▶ **Supplied records**:

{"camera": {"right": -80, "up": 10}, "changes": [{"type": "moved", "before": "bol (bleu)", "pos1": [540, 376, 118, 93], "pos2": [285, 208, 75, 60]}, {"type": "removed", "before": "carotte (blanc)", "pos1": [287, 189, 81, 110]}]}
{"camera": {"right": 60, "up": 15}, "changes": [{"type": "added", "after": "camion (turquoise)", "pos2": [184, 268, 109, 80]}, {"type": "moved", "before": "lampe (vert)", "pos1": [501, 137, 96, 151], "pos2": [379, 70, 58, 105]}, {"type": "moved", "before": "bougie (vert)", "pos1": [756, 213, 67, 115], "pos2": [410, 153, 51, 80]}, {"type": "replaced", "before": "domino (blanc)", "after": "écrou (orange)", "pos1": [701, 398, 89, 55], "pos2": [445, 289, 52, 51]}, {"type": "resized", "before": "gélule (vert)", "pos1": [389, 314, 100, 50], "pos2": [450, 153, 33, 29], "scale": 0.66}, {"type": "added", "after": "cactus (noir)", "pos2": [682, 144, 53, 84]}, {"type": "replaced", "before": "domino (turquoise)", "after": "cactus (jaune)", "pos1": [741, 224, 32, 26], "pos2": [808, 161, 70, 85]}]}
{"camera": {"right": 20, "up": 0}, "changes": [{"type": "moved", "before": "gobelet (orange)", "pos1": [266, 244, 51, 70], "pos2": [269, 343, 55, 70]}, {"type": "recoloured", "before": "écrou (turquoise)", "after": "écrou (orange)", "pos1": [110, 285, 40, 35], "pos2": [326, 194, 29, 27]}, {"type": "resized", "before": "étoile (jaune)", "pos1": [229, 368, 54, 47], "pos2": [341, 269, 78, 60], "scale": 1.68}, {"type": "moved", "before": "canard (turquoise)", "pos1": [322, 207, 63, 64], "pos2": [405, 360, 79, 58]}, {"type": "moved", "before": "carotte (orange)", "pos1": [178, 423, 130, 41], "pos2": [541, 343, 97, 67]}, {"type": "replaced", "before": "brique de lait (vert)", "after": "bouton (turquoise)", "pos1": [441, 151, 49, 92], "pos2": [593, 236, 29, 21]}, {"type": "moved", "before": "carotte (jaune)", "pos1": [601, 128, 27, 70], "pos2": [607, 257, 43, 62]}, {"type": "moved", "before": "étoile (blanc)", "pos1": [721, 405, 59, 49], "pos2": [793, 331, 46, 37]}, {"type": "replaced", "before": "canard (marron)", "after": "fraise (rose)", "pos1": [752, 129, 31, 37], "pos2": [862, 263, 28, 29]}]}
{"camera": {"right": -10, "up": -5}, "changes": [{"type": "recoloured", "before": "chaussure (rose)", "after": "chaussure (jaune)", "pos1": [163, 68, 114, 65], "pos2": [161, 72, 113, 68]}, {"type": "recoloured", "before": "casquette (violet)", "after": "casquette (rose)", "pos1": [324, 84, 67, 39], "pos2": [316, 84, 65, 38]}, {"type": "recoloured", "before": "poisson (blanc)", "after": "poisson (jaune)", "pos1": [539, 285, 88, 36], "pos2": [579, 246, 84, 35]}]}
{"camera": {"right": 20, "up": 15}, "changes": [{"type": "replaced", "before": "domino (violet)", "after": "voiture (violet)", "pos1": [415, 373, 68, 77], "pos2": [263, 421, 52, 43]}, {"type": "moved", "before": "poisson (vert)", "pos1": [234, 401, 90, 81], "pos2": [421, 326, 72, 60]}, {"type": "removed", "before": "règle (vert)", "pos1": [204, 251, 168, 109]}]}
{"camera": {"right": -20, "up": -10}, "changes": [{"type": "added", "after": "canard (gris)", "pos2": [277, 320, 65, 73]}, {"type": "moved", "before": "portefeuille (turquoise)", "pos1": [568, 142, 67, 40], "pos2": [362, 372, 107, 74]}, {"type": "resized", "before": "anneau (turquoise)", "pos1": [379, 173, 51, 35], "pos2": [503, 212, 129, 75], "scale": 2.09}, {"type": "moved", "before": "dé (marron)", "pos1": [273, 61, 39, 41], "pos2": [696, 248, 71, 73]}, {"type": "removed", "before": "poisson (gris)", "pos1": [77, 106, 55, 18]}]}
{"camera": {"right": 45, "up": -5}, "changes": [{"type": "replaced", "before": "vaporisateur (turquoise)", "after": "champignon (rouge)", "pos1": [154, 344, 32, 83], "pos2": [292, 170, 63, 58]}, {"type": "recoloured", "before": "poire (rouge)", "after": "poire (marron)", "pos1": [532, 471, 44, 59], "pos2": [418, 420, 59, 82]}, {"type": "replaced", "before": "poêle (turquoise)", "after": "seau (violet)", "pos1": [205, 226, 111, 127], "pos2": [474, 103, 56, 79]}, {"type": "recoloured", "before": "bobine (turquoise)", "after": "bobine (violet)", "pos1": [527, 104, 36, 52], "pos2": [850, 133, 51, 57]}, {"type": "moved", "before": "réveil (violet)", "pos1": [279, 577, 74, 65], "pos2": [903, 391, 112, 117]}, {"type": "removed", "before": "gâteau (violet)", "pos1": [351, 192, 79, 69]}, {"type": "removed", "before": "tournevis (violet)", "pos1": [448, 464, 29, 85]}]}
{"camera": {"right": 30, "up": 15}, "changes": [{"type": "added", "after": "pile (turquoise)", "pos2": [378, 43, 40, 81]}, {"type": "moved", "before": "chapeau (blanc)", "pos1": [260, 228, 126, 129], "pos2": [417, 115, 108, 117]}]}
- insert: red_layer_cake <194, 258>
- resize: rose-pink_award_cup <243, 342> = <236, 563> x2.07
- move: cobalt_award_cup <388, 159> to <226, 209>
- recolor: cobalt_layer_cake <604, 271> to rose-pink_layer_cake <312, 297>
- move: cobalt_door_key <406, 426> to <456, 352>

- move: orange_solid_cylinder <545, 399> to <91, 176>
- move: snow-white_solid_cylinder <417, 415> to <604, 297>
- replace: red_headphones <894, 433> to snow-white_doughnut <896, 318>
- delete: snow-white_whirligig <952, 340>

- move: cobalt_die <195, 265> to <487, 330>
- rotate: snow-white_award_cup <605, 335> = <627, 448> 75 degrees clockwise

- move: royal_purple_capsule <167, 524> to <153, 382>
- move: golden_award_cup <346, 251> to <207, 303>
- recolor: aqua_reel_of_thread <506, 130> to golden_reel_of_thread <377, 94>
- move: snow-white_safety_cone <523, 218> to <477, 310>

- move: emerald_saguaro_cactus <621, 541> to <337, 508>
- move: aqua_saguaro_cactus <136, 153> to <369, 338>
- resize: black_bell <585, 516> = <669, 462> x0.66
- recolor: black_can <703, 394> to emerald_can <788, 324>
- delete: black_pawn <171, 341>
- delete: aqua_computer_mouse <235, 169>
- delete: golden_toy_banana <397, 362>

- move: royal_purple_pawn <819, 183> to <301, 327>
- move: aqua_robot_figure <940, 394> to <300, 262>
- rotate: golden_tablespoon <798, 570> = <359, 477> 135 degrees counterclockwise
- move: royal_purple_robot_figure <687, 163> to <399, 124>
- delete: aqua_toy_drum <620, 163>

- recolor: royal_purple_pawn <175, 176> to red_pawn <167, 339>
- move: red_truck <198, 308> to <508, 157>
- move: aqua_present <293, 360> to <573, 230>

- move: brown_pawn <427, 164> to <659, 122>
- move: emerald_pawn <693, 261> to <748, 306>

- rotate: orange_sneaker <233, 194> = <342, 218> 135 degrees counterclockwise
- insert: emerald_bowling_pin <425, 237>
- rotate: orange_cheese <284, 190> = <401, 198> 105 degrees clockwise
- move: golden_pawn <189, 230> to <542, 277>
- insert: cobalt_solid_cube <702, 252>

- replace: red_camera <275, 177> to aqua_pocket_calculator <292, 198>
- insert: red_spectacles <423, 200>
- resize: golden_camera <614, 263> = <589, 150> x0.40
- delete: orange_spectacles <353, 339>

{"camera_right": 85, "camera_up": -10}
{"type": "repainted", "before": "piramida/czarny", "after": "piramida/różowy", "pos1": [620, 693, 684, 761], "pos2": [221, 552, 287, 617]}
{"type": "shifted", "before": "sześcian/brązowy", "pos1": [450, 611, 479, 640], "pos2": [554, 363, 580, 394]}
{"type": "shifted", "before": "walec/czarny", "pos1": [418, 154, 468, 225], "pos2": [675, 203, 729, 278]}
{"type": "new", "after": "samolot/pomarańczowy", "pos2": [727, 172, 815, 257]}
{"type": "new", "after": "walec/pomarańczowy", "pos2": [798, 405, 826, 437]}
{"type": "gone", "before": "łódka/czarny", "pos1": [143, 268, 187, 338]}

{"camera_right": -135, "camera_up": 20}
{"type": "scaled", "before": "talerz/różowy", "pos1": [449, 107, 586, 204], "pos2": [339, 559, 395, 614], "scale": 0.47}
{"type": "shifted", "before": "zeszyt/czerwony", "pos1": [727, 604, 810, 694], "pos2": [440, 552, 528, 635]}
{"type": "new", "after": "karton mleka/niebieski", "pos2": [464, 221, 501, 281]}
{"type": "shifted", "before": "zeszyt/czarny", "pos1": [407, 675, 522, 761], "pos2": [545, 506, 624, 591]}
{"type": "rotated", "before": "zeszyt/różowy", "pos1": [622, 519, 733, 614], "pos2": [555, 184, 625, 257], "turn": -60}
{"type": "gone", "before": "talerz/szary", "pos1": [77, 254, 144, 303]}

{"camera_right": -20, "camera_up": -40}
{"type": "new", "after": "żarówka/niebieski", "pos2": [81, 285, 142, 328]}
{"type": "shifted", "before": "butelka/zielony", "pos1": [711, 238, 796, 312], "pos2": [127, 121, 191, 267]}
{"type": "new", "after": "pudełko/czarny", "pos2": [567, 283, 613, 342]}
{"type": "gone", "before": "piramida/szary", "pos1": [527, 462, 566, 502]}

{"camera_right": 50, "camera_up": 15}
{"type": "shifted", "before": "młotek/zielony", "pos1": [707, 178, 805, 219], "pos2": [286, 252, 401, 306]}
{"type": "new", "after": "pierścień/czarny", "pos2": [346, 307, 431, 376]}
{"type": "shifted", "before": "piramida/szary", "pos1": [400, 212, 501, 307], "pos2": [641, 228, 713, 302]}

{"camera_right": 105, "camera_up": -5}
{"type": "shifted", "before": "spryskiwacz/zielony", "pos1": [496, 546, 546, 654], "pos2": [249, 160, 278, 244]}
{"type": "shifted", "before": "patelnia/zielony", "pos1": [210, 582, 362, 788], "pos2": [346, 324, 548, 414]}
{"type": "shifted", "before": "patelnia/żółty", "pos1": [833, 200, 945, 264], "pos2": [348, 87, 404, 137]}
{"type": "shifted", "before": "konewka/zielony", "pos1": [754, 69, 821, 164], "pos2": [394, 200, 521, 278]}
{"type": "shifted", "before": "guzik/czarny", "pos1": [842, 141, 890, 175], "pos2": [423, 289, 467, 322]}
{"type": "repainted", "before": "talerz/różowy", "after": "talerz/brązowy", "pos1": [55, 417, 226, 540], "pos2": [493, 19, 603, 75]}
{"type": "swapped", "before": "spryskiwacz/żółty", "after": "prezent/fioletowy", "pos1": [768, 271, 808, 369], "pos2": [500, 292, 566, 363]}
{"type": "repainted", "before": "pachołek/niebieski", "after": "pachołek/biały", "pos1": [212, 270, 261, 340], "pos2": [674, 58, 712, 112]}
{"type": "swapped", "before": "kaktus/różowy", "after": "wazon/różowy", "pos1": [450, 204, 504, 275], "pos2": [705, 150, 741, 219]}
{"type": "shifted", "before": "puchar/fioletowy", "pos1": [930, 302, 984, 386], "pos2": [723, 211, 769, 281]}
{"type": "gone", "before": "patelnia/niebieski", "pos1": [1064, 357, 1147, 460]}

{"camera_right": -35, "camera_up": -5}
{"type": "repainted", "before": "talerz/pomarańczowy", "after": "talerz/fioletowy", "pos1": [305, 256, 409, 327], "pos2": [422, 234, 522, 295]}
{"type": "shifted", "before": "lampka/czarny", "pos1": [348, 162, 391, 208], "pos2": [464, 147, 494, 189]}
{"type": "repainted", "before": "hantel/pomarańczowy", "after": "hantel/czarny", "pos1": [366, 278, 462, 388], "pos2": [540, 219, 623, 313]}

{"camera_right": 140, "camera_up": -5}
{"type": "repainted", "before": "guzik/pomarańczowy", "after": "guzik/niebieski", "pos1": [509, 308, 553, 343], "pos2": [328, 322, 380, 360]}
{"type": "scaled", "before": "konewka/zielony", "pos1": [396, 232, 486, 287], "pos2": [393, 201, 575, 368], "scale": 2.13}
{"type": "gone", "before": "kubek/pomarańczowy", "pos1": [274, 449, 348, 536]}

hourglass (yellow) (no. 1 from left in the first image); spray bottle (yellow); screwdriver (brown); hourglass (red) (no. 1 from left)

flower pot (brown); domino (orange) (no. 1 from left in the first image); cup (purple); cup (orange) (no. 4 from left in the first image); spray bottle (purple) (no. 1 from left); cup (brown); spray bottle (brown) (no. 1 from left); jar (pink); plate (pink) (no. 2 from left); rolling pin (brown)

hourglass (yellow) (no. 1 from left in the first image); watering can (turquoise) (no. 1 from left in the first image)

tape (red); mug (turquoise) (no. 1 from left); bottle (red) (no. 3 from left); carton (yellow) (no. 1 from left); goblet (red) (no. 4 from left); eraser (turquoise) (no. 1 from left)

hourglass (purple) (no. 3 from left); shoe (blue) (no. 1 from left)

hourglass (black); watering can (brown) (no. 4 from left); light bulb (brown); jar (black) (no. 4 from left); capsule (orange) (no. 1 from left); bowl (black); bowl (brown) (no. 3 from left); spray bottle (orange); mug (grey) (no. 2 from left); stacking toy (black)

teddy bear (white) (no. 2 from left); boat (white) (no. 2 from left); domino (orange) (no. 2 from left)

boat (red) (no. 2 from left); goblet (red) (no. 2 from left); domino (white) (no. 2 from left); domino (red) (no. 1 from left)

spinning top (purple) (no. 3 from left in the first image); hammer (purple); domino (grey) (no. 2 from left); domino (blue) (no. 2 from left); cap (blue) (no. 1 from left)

▶ **Task directions**: Among the lines of the preceding data, which ones hold the word "walec"? List them.

▶ **Answer for this exercise**:
{"type": "shifted", "before": "walec/czarny", "pos1": [418, 154, 468, 225], "pos2": [675, 203, 729, 278]}
{"type": "new", "after": "walec/pomarańczowy", "pos2": [798, 405, 826, 437]}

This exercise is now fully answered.